__Dataset excerpt__:
=-=-=-=-=

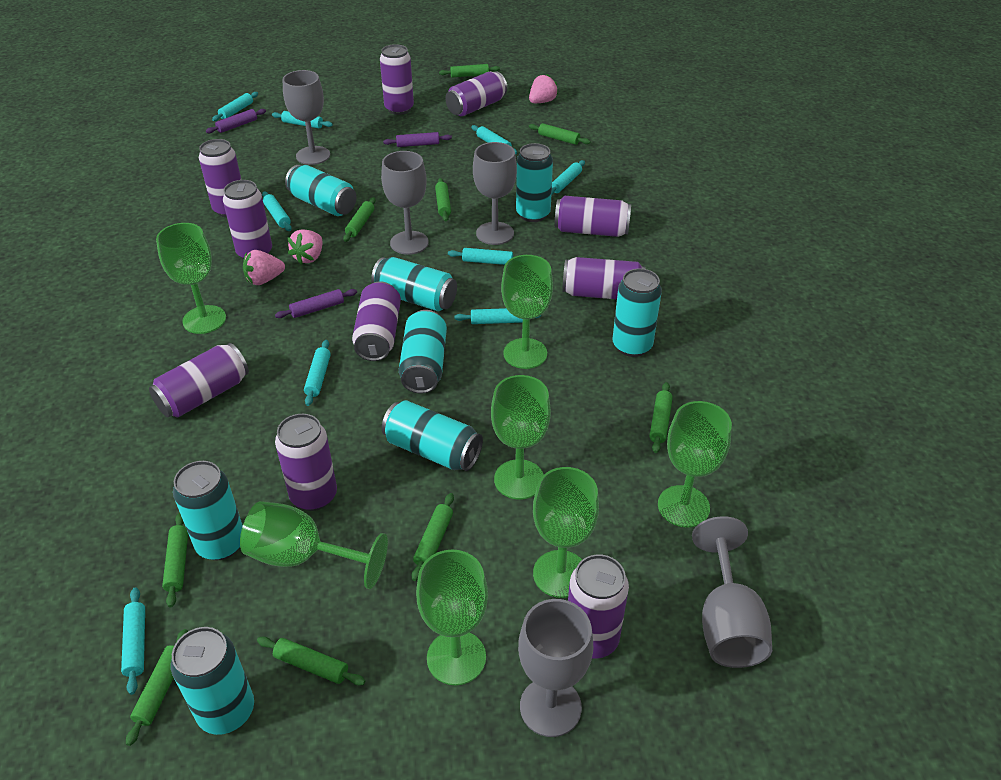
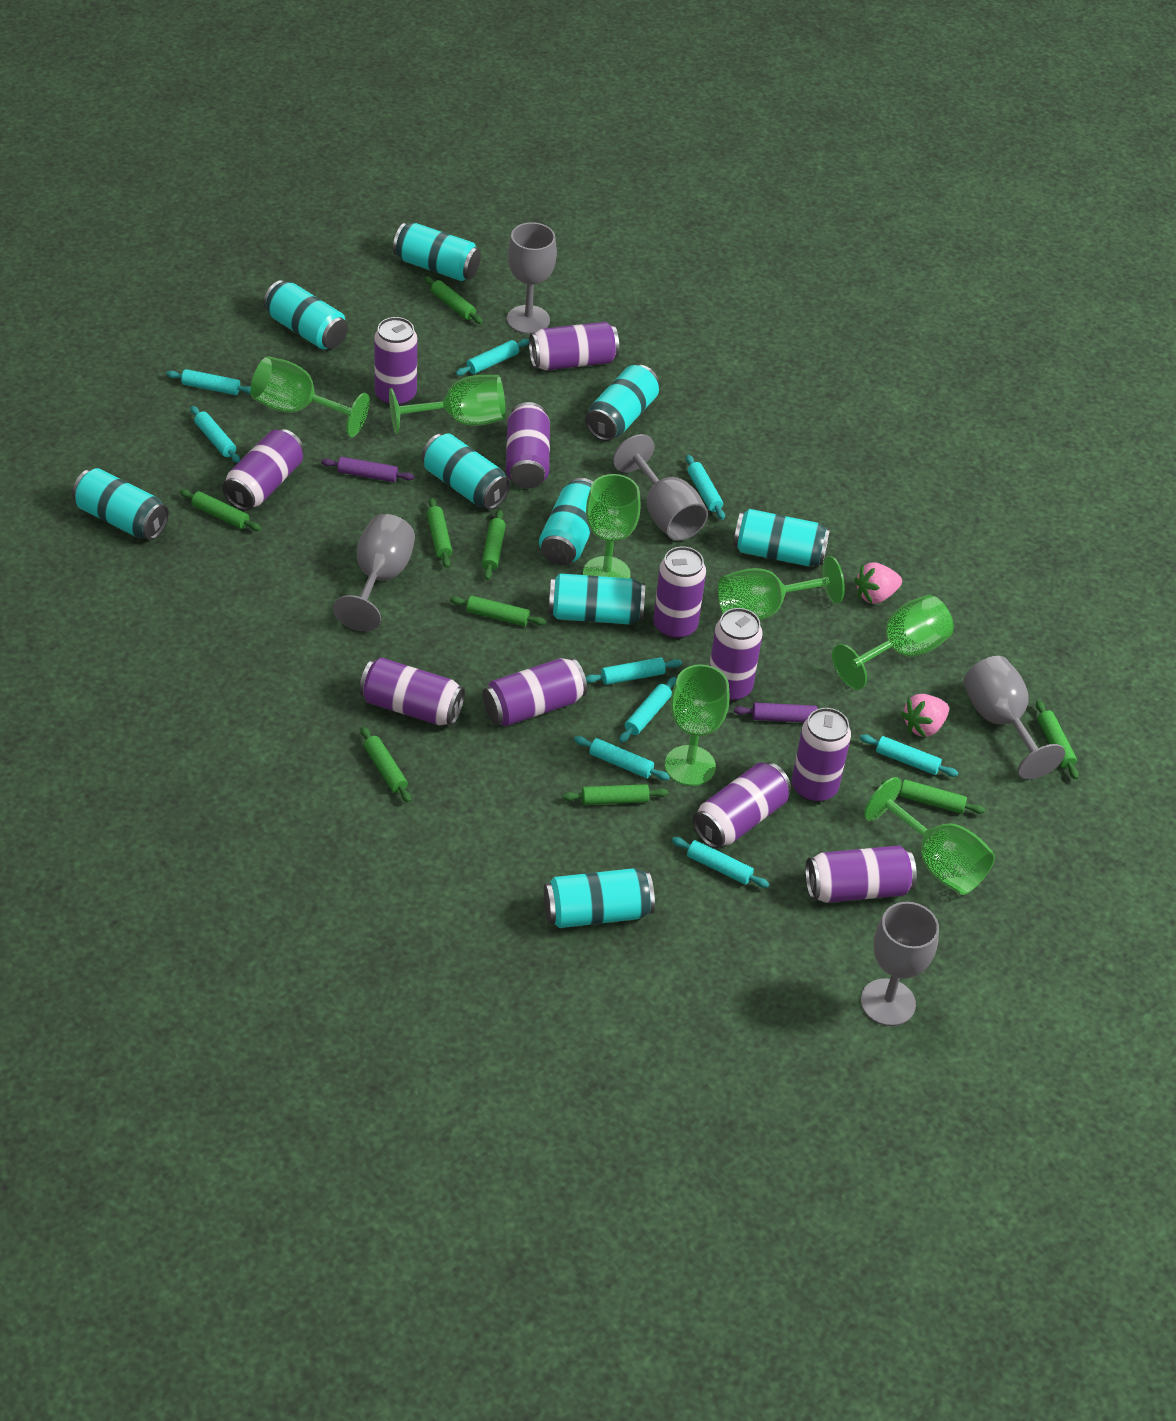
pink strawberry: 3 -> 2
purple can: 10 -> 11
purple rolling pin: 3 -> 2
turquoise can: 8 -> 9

=-=-=-=-=

Look over the material and return every line where the word "purple" is found.

__Exercise solution__:
purple can: 10 -> 11
purple rolling pin: 3 -> 2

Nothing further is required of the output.